## [WHAT IS REQUIRED]
What you write must be the lines from the one holding "plant: (216, 174)" through the final line of the records below, reproduced exactly, minus the pictures.

Segment Open

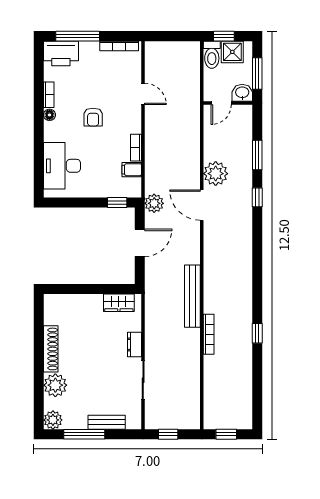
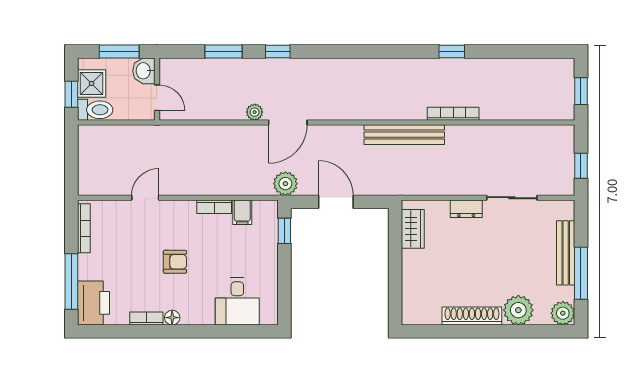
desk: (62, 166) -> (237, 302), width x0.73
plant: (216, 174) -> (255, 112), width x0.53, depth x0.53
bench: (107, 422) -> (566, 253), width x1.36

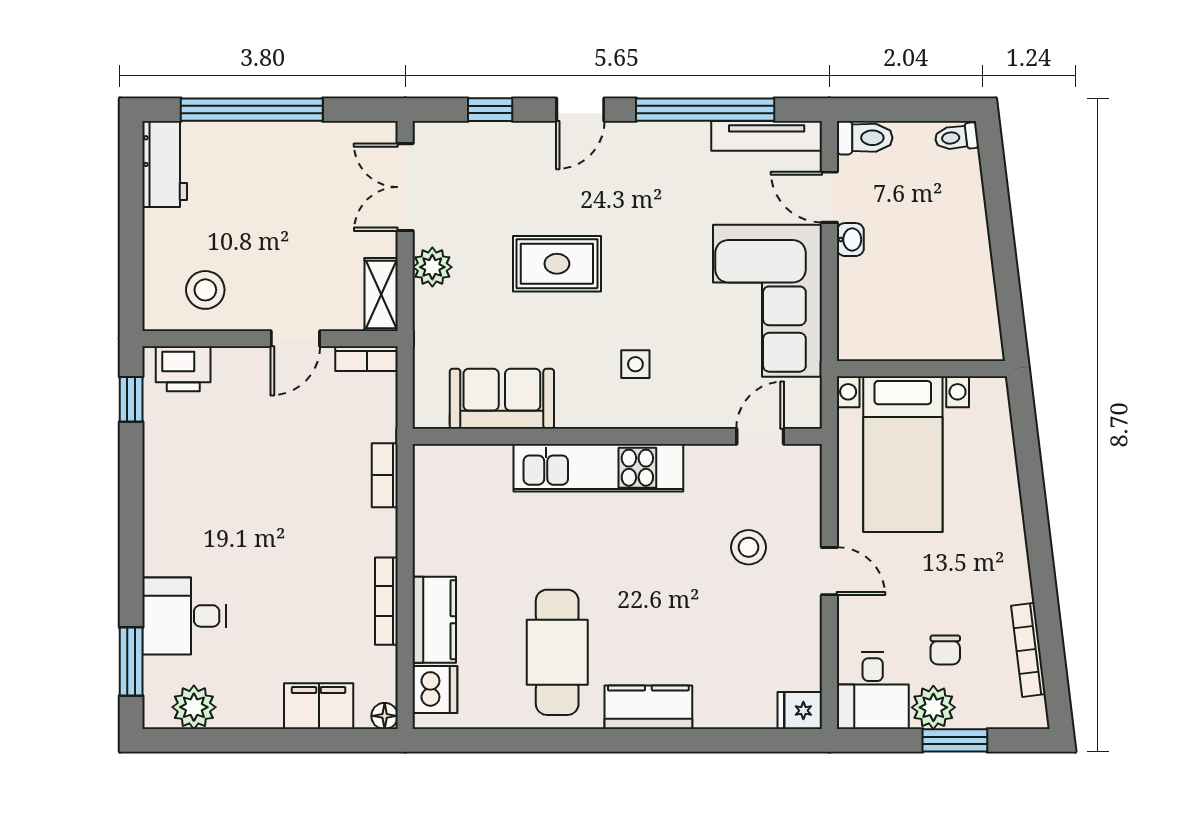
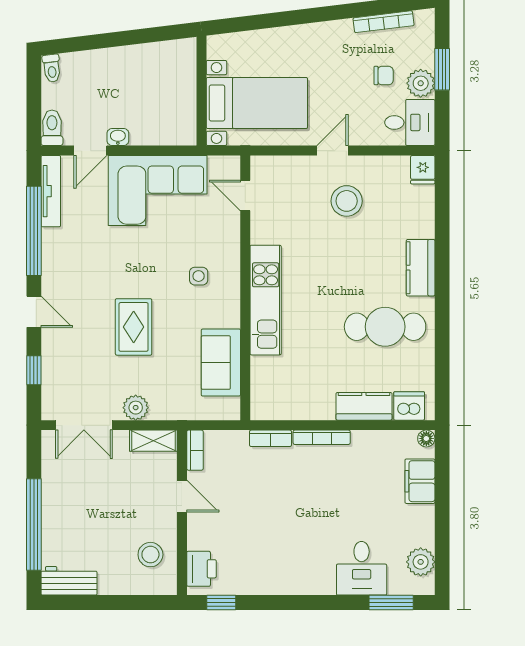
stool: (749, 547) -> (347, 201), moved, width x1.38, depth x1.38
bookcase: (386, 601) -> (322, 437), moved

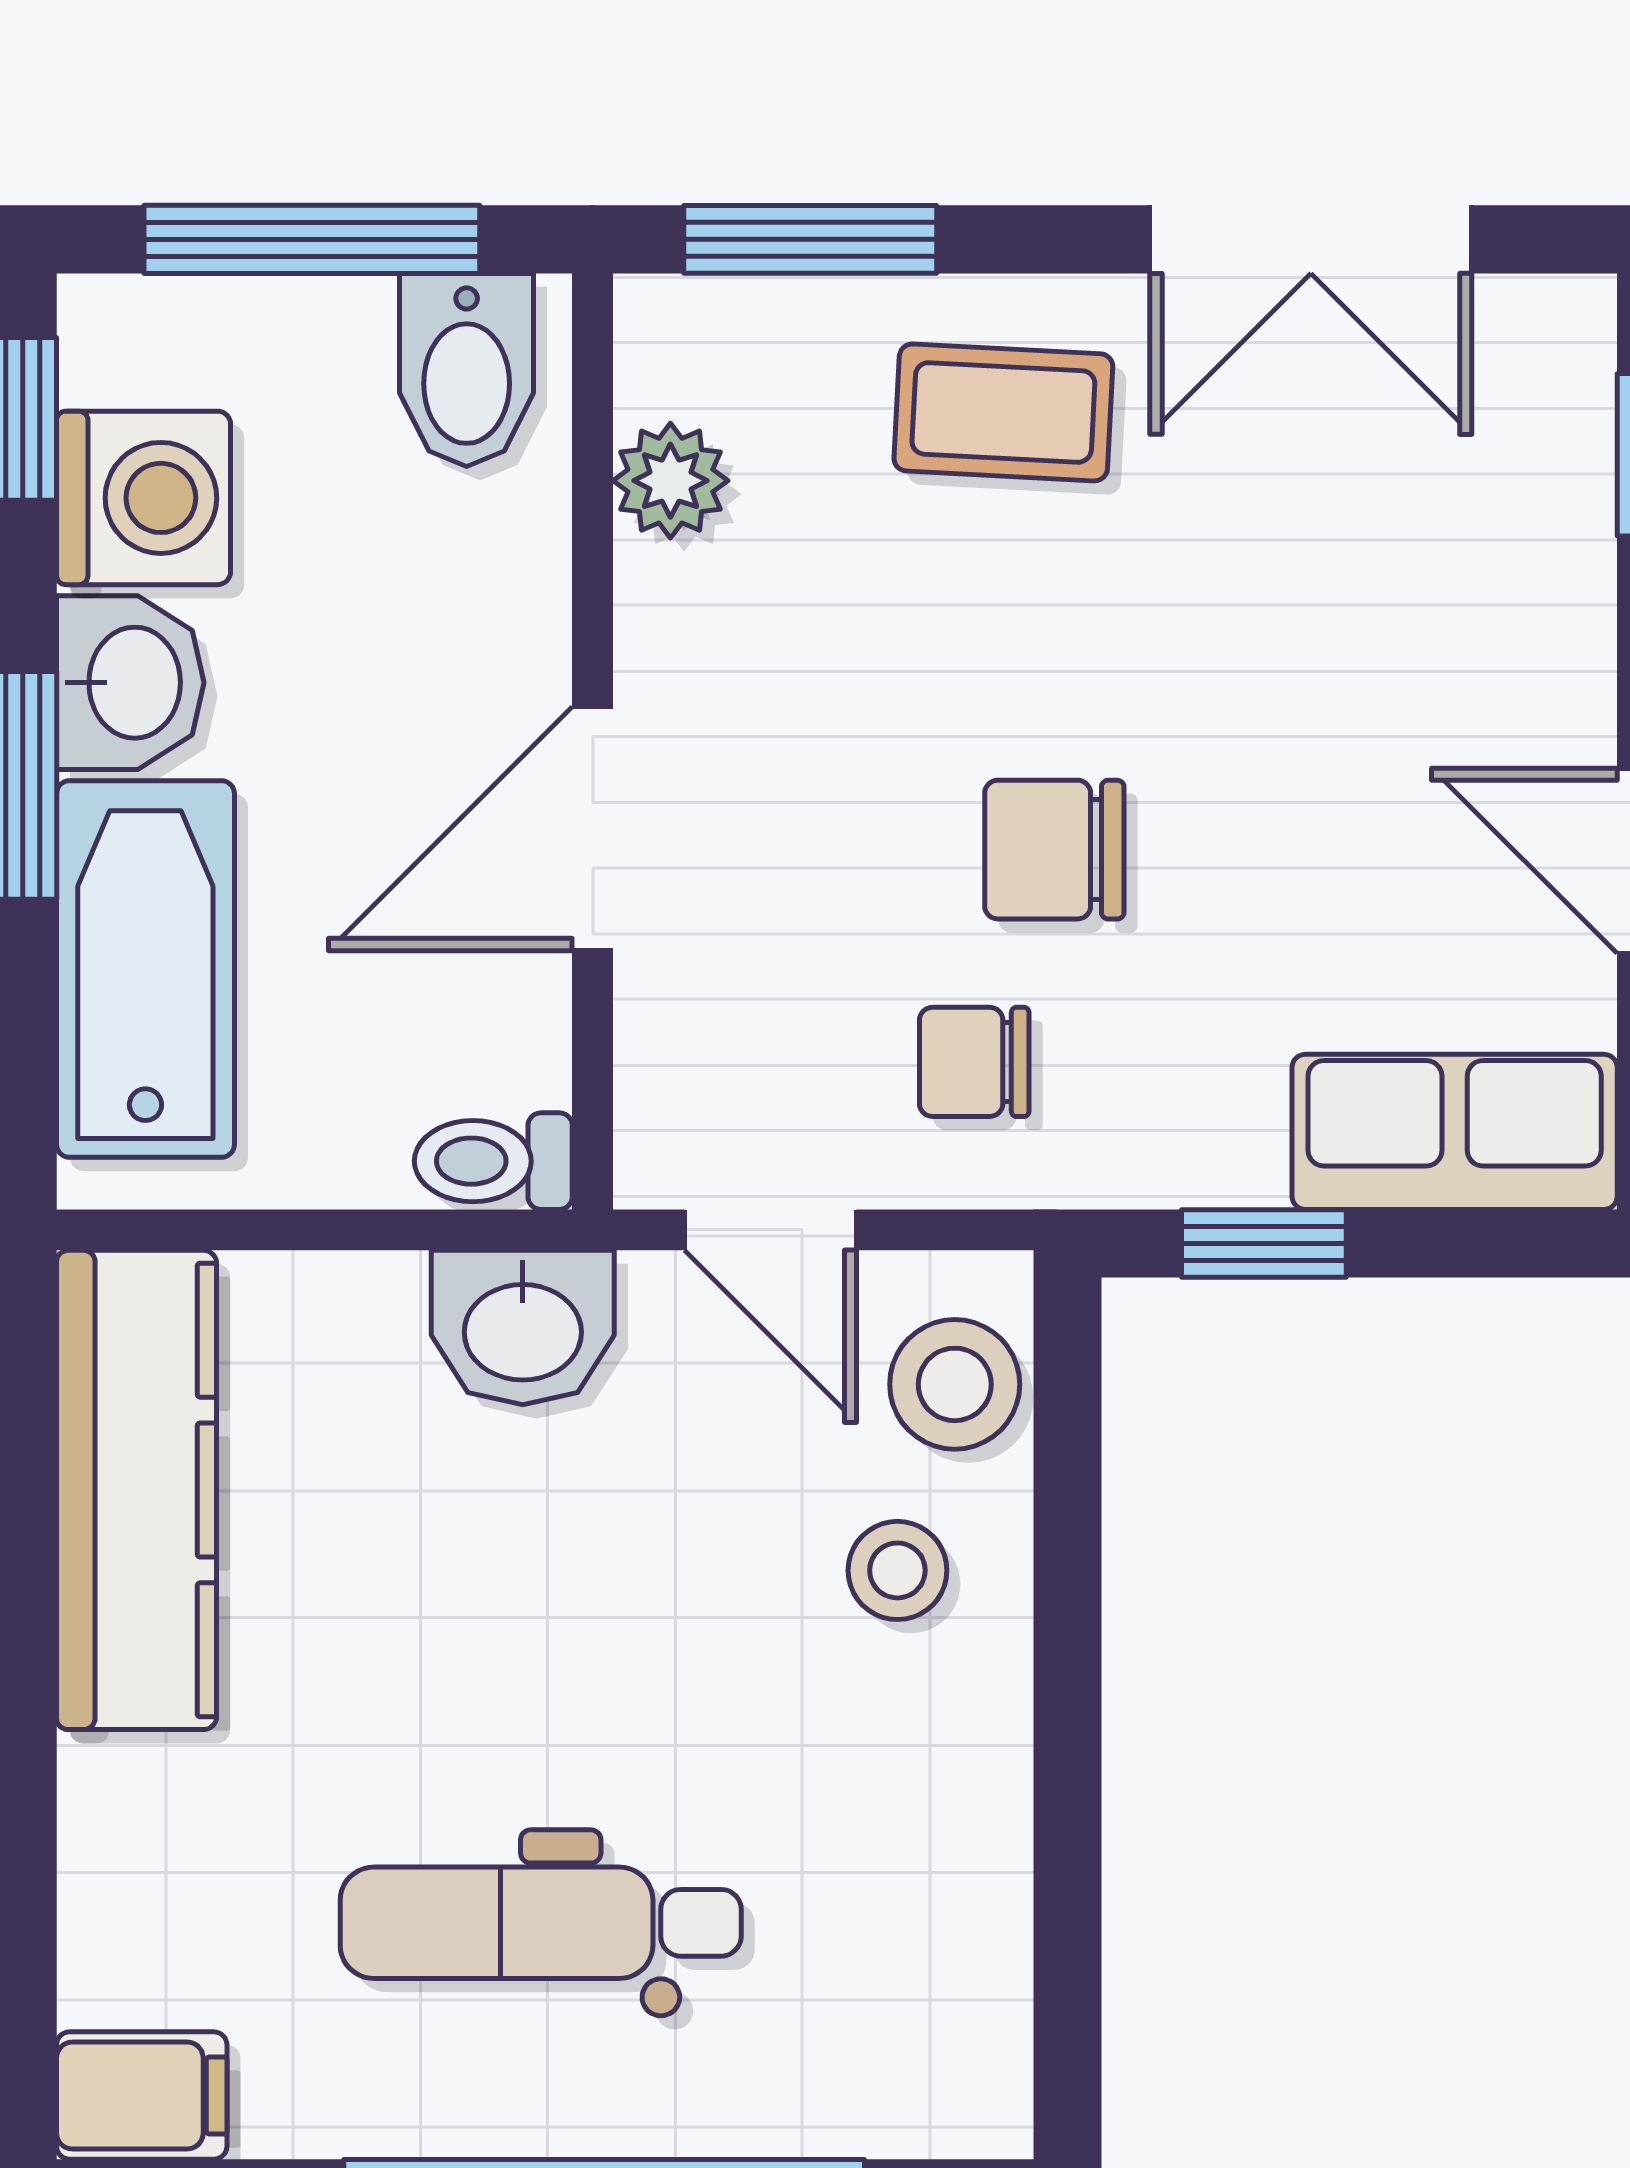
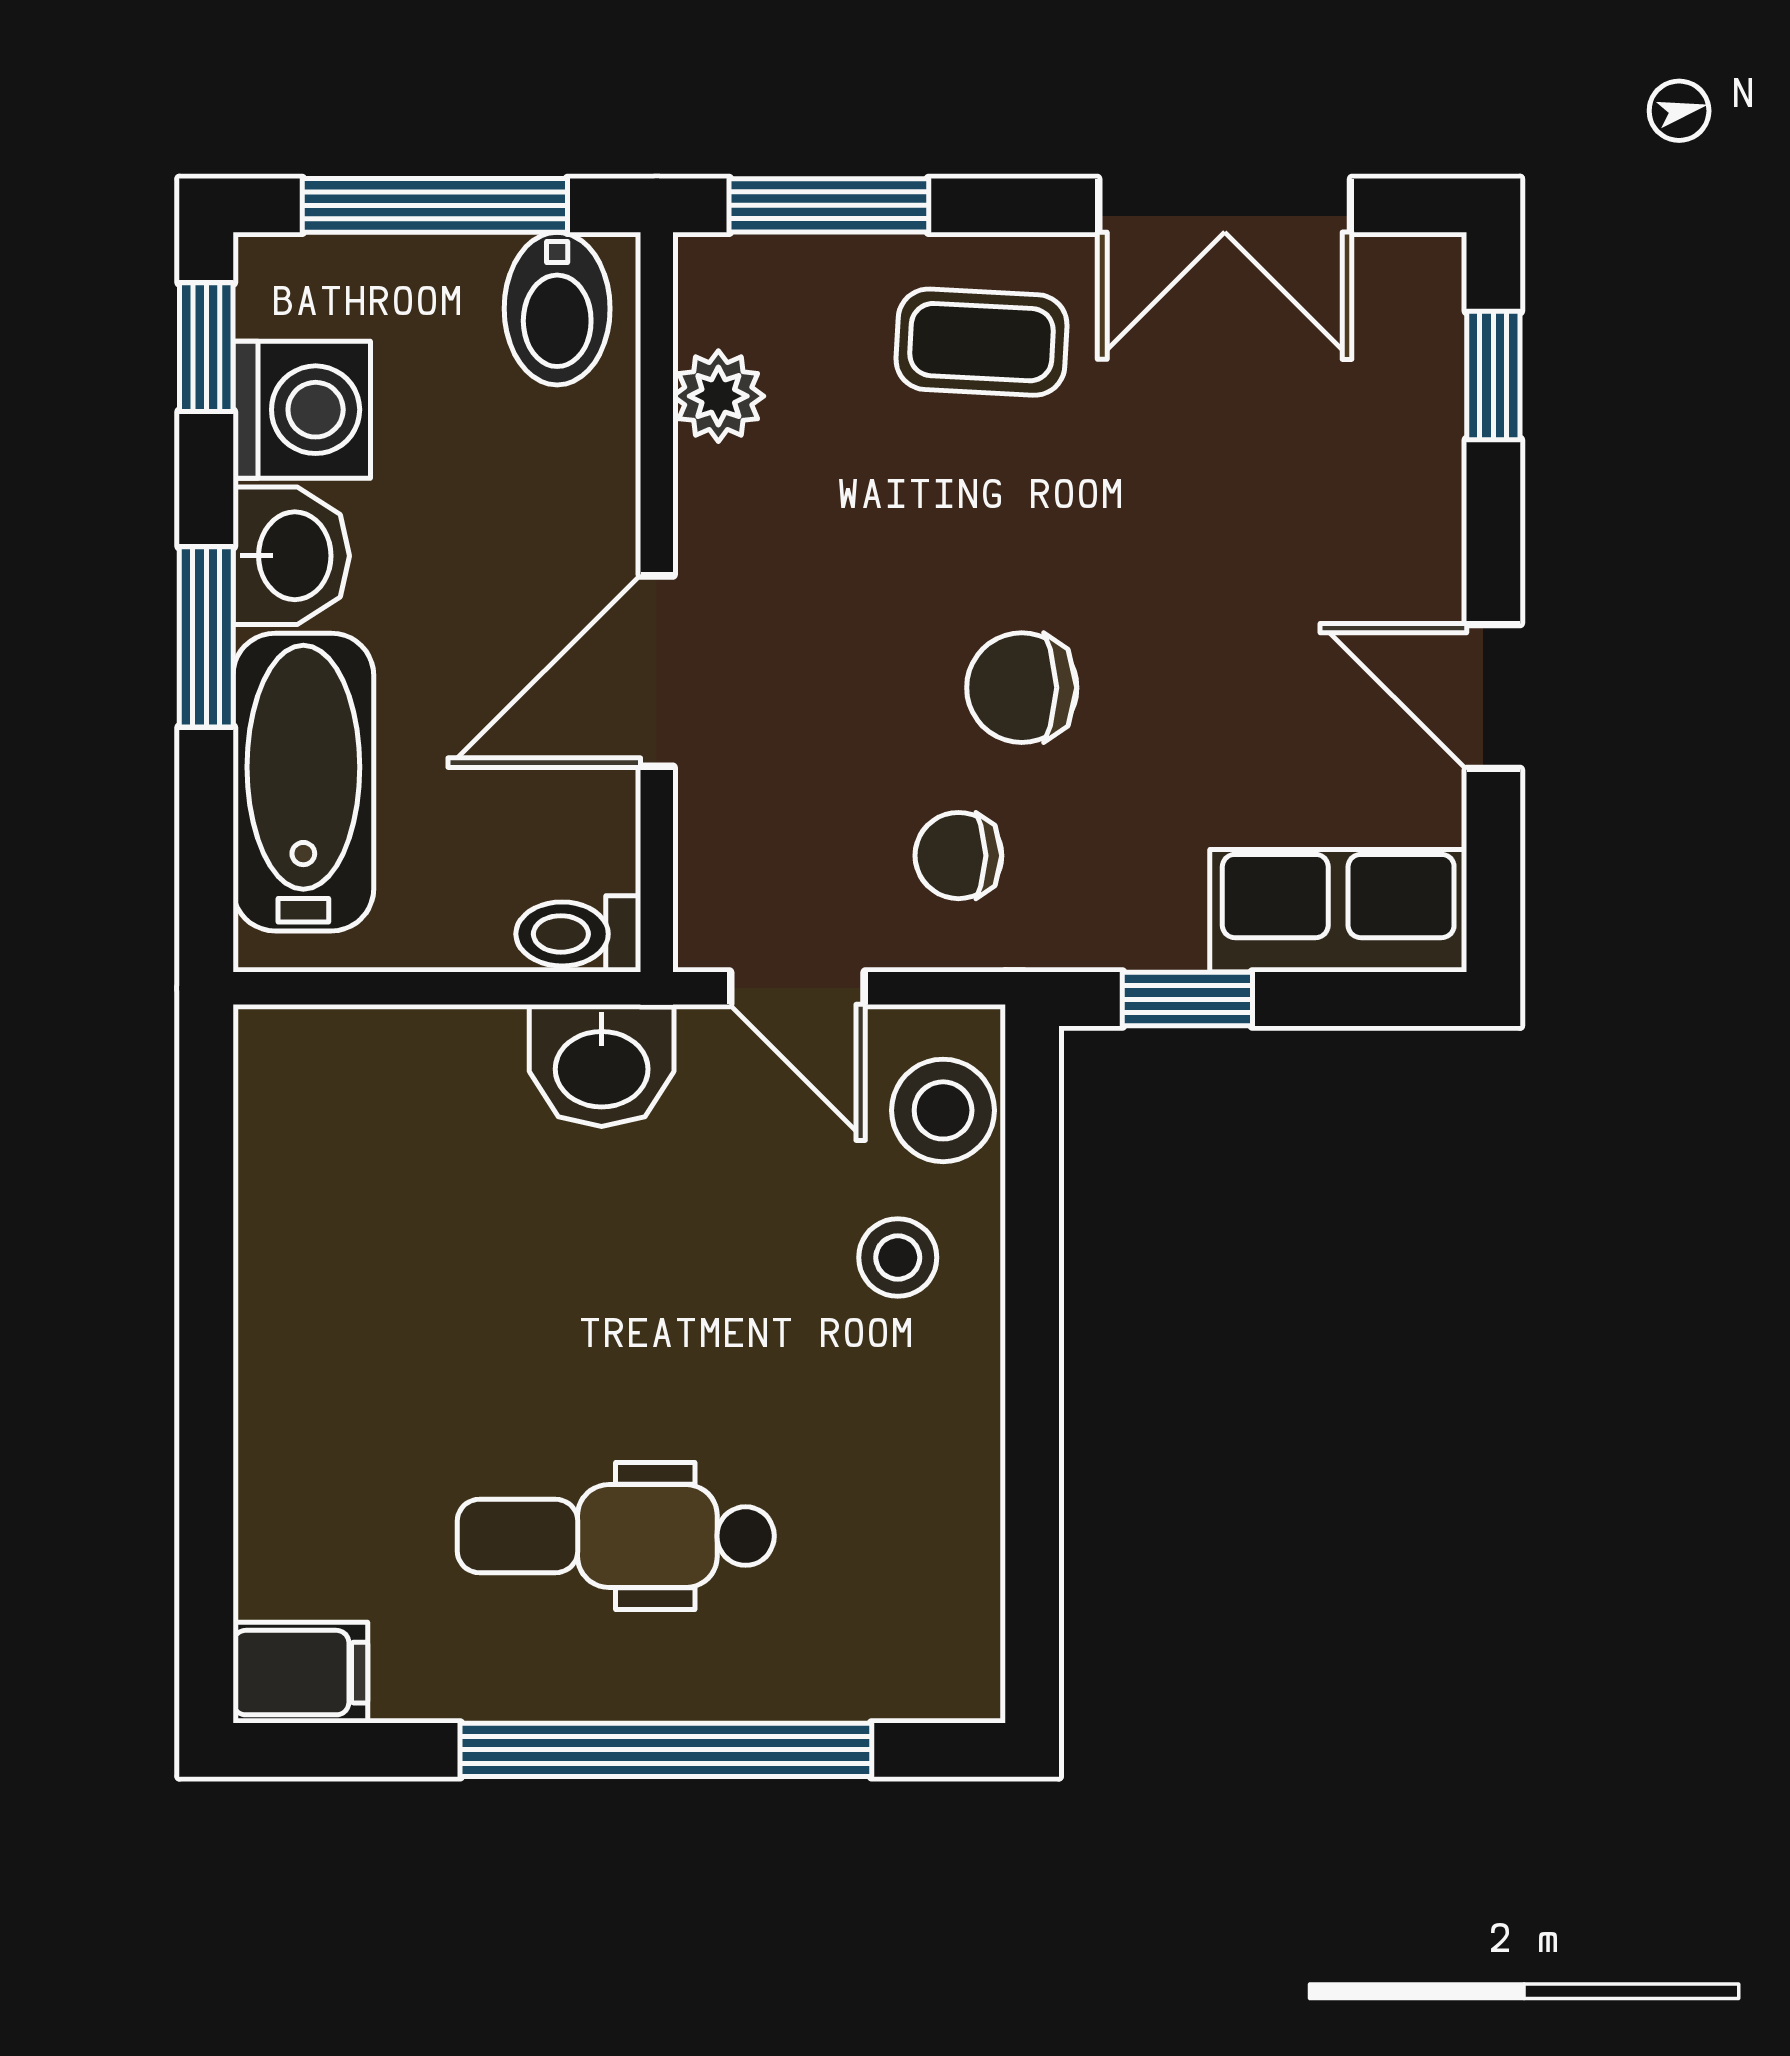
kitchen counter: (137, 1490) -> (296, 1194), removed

Segment Closed

## [THE COMPLETED TASK]
plant: (216, 174) -> (255, 112), width x0.53, depth x0.53
bench: (107, 422) -> (566, 253), width x1.36

stool: (749, 547) -> (347, 201), moved, width x1.38, depth x1.38
bookcase: (386, 601) -> (322, 437), moved

kitchen counter: (137, 1490) -> (296, 1194), removed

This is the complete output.